■ **What is expected**: Whenever a line below includes the string "lime", show it.

■ ■ ■ ■ ■

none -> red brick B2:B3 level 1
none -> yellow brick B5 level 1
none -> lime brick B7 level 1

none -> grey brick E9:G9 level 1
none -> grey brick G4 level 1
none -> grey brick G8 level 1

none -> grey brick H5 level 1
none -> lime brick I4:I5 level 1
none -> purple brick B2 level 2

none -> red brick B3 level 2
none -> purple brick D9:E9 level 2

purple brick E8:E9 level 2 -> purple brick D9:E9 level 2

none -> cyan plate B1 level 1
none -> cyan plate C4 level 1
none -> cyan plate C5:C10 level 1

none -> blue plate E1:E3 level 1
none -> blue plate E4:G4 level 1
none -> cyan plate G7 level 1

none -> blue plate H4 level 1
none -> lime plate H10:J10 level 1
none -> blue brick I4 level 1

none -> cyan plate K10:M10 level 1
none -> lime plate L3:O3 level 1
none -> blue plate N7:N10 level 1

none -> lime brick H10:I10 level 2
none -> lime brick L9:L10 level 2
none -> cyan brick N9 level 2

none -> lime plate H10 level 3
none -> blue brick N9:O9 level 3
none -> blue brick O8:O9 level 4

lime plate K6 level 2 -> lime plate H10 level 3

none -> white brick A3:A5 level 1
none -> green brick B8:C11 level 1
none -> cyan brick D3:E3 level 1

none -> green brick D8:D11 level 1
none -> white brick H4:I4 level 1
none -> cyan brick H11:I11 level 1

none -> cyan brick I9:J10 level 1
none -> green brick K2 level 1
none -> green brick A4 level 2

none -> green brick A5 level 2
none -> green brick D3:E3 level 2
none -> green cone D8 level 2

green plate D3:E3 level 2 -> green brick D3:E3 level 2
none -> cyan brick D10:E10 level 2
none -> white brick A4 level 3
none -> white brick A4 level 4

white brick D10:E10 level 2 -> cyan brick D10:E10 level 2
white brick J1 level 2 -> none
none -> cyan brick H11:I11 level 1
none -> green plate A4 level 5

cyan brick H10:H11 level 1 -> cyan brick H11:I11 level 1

■ ■ ■ ■ ■

■ **Result of the exercise**:
none -> lime brick B7 level 1
none -> lime brick I4:I5 level 1
none -> lime plate H10:J10 level 1
none -> lime plate L3:O3 level 1
none -> lime brick H10:I10 level 2
none -> lime brick L9:L10 level 2
none -> lime plate H10 level 3
lime plate K6 level 2 -> lime plate H10 level 3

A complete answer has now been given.